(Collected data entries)
=-=-=-=-=

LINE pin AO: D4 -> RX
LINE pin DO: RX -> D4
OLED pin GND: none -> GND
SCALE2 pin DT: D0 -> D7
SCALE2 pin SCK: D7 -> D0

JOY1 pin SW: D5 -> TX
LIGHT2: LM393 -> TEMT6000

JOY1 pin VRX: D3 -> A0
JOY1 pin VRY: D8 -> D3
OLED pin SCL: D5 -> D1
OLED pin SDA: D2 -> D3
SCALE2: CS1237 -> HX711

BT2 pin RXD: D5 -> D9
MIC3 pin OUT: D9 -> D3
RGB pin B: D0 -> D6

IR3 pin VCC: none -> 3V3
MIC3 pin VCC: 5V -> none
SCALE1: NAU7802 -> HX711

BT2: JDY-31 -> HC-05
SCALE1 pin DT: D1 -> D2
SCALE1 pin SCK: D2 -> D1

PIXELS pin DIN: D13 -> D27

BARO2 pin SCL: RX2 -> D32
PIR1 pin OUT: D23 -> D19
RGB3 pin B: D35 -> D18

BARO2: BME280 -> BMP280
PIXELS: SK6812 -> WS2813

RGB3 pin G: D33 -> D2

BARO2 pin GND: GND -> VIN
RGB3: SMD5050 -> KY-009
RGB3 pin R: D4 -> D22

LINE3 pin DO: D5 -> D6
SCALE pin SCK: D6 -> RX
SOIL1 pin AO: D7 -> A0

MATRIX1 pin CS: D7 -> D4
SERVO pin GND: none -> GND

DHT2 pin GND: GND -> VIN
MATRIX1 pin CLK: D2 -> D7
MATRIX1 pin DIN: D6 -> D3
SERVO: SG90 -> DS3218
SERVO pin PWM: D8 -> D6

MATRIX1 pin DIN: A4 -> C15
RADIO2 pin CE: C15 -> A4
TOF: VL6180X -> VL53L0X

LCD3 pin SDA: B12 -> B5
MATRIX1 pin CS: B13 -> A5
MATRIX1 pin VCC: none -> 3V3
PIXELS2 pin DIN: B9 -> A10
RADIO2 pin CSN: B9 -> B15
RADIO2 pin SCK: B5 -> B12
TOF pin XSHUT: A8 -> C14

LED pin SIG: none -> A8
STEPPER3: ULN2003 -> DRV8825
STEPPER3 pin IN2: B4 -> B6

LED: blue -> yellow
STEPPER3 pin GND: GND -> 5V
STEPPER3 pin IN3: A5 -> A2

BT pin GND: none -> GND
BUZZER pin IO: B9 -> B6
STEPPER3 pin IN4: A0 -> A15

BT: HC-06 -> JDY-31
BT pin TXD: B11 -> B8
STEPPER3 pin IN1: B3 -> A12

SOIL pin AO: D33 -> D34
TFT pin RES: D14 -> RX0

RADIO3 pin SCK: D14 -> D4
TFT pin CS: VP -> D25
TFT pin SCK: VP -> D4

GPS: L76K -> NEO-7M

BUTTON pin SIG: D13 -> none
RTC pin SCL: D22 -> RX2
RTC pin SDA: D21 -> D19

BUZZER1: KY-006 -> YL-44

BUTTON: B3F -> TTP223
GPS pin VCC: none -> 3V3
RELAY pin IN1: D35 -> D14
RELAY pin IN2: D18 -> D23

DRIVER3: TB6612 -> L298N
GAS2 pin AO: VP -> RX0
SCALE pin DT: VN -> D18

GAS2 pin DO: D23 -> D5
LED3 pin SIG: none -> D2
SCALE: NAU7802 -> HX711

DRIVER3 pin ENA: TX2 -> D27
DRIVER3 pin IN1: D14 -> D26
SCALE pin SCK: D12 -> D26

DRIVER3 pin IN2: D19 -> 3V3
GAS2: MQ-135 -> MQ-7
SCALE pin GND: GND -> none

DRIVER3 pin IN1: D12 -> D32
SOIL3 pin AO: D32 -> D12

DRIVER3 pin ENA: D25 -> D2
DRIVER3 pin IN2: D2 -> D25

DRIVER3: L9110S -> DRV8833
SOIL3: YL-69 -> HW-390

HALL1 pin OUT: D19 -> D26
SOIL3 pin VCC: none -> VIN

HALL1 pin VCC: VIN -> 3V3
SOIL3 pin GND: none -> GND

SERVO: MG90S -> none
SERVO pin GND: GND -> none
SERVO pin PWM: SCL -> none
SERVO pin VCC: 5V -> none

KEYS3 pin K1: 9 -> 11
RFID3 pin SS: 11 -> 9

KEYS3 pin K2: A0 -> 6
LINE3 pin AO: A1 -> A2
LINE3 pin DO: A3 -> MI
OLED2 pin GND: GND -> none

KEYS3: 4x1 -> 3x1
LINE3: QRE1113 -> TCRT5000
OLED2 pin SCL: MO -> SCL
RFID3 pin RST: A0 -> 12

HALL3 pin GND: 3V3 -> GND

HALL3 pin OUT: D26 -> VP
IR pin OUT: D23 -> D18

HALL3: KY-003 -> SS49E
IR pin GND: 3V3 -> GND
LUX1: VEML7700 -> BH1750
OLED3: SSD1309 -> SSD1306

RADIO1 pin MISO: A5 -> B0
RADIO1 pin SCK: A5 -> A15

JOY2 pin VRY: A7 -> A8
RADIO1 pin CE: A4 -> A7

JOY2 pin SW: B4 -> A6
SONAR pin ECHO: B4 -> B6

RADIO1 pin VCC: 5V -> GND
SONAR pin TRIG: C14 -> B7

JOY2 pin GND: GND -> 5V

=-=-=-=-=

**Exercise description:**
Up to and including the line with "MATRIX1 pin CS: D7 -> D4", please return the records exactly, beginning from their first line.

**Response:**
LINE pin AO: D4 -> RX
LINE pin DO: RX -> D4
OLED pin GND: none -> GND
SCALE2 pin DT: D0 -> D7
SCALE2 pin SCK: D7 -> D0

JOY1 pin SW: D5 -> TX
LIGHT2: LM393 -> TEMT6000

JOY1 pin VRX: D3 -> A0
JOY1 pin VRY: D8 -> D3
OLED pin SCL: D5 -> D1
OLED pin SDA: D2 -> D3
SCALE2: CS1237 -> HX711

BT2 pin RXD: D5 -> D9
MIC3 pin OUT: D9 -> D3
RGB pin B: D0 -> D6

IR3 pin VCC: none -> 3V3
MIC3 pin VCC: 5V -> none
SCALE1: NAU7802 -> HX711

BT2: JDY-31 -> HC-05
SCALE1 pin DT: D1 -> D2
SCALE1 pin SCK: D2 -> D1

PIXELS pin DIN: D13 -> D27

BARO2 pin SCL: RX2 -> D32
PIR1 pin OUT: D23 -> D19
RGB3 pin B: D35 -> D18

BARO2: BME280 -> BMP280
PIXELS: SK6812 -> WS2813

RGB3 pin G: D33 -> D2

BARO2 pin GND: GND -> VIN
RGB3: SMD5050 -> KY-009
RGB3 pin R: D4 -> D22

LINE3 pin DO: D5 -> D6
SCALE pin SCK: D6 -> RX
SOIL1 pin AO: D7 -> A0

MATRIX1 pin CS: D7 -> D4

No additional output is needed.